Exercise brief:
Without the pictures, print each of the records below exactly as it appears.

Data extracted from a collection

+ + + + +

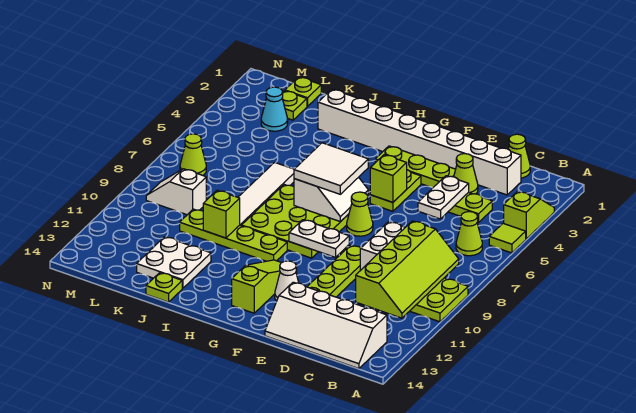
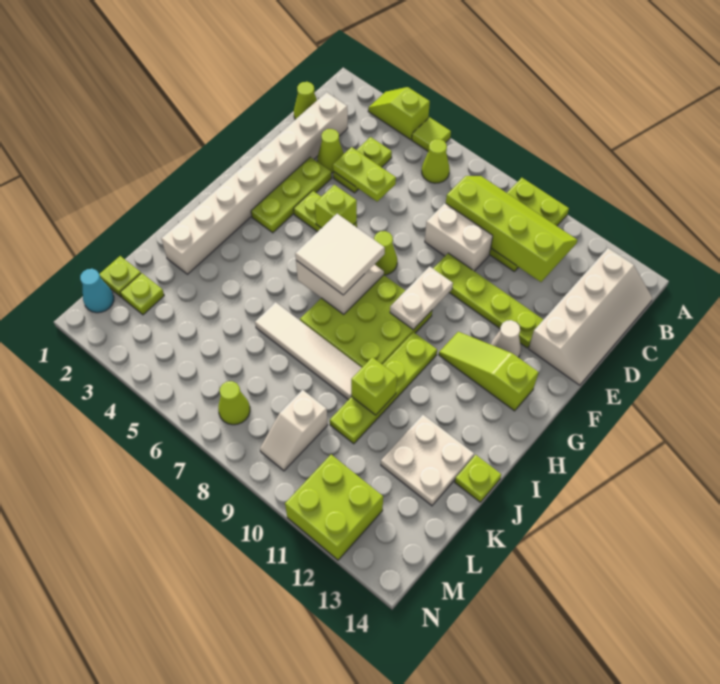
white plate D4:D5 level 2 -> lime plate D4:D5 level 2
cyan cone L3 level 1 -> cyan cone M1 level 1
none -> lime brick M11:N12 level 1

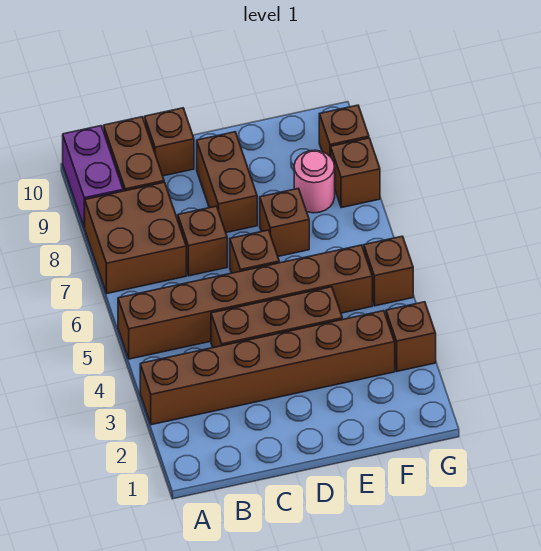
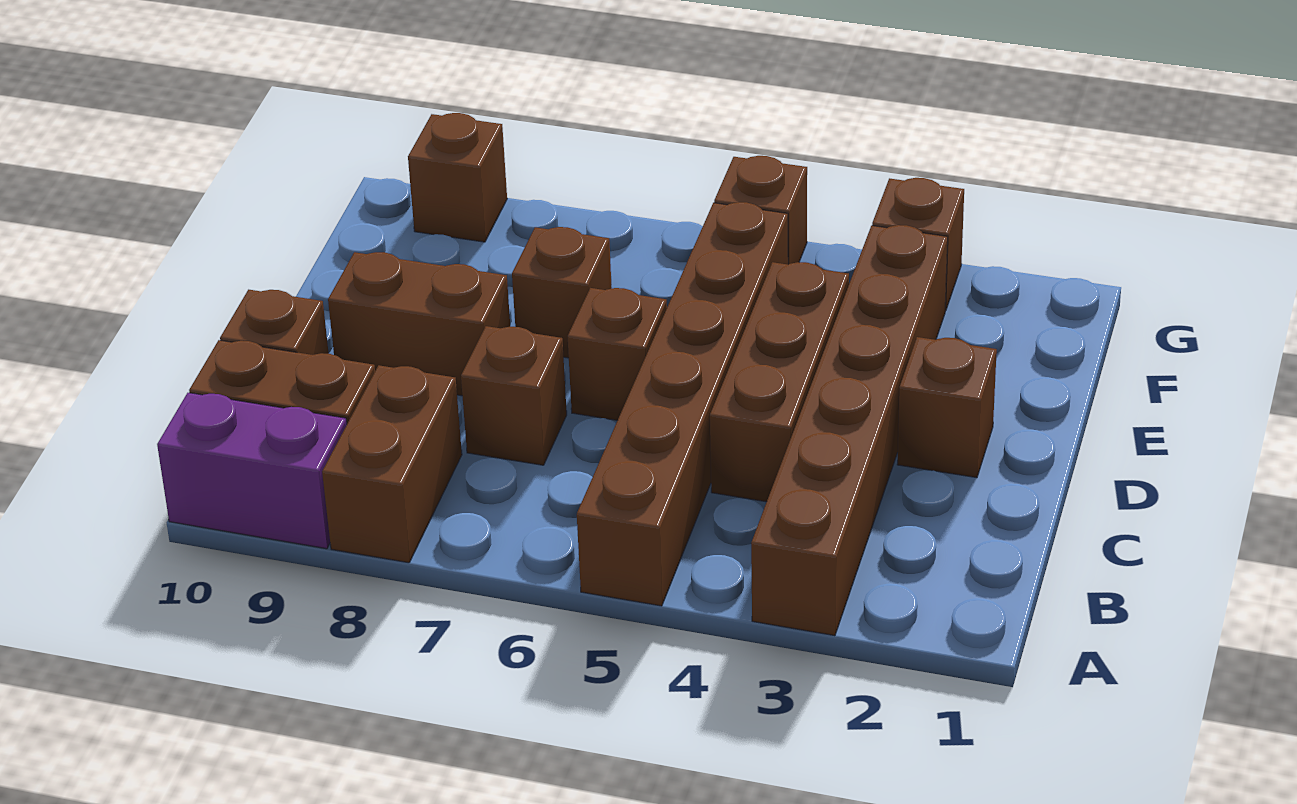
brown brick A7:B8 level 1 -> brown brick A8:B8 level 1
pink round brick F8 level 1 -> none
brown brick G8 level 1 -> brown brick D2 level 1

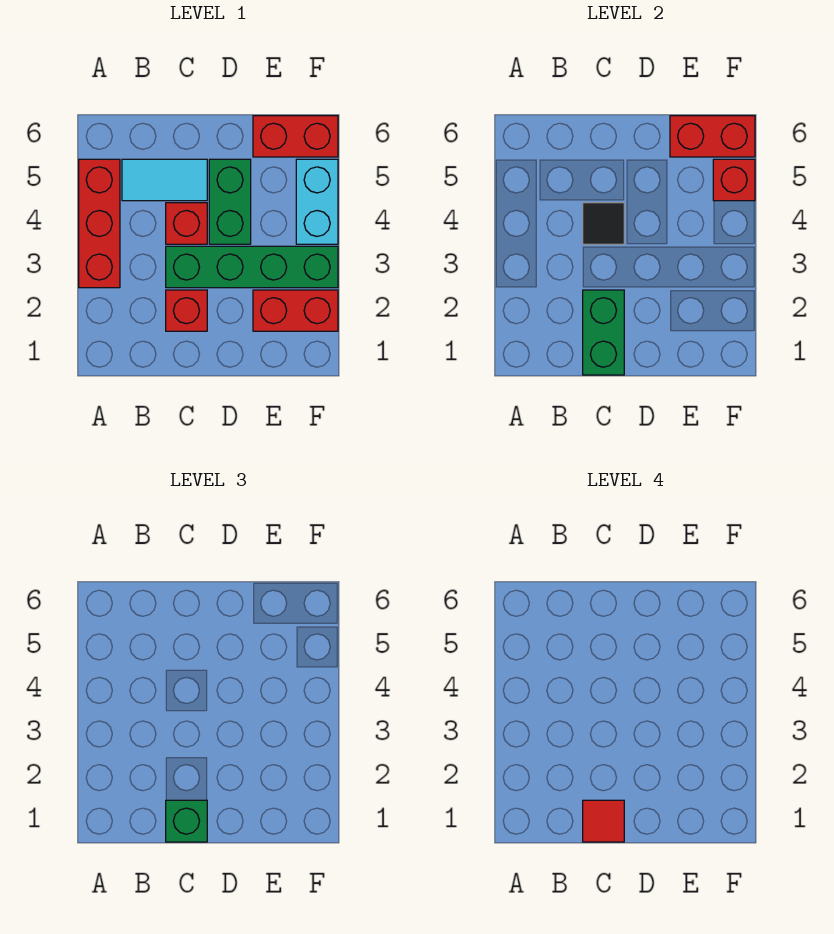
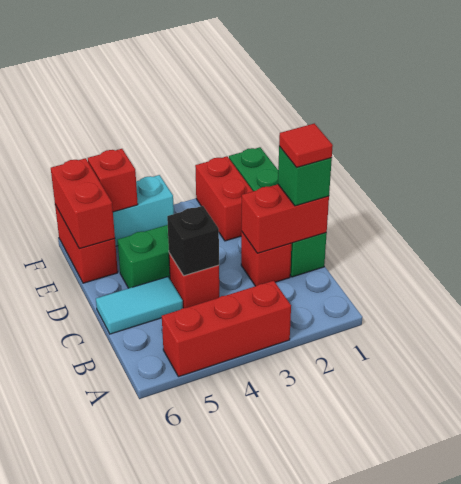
cyan tile B5:C5 level 1 -> cyan tile C5:C6 level 1
green brick C1:C2 level 2 -> red brick C1:C2 level 2
green brick C3:F3 level 1 -> green brick C1:F1 level 1
black tile C4 level 2 -> black brick C4 level 2

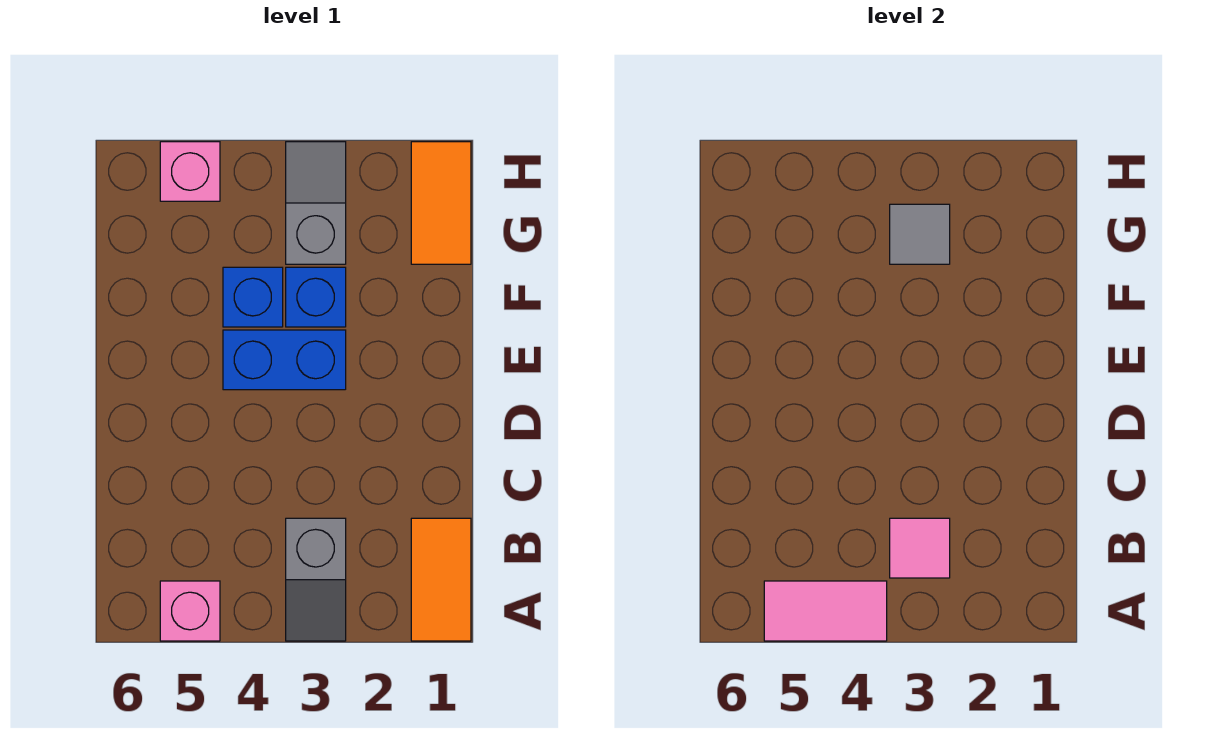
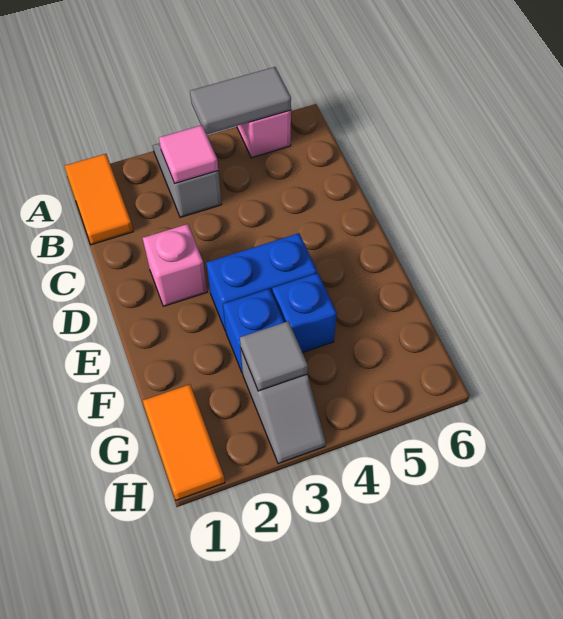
pink tile A4:A5 level 2 -> grey tile A4:A5 level 2
pink brick H5 level 1 -> pink brick D2 level 1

+ + + + +

Response:
white plate D4:D5 level 2 -> lime plate D4:D5 level 2
cyan cone L3 level 1 -> cyan cone M1 level 1
none -> lime brick M11:N12 level 1

brown brick A7:B8 level 1 -> brown brick A8:B8 level 1
pink round brick F8 level 1 -> none
brown brick G8 level 1 -> brown brick D2 level 1

cyan tile B5:C5 level 1 -> cyan tile C5:C6 level 1
green brick C1:C2 level 2 -> red brick C1:C2 level 2
green brick C3:F3 level 1 -> green brick C1:F1 level 1
black tile C4 level 2 -> black brick C4 level 2

pink tile A4:A5 level 2 -> grey tile A4:A5 level 2
pink brick H5 level 1 -> pink brick D2 level 1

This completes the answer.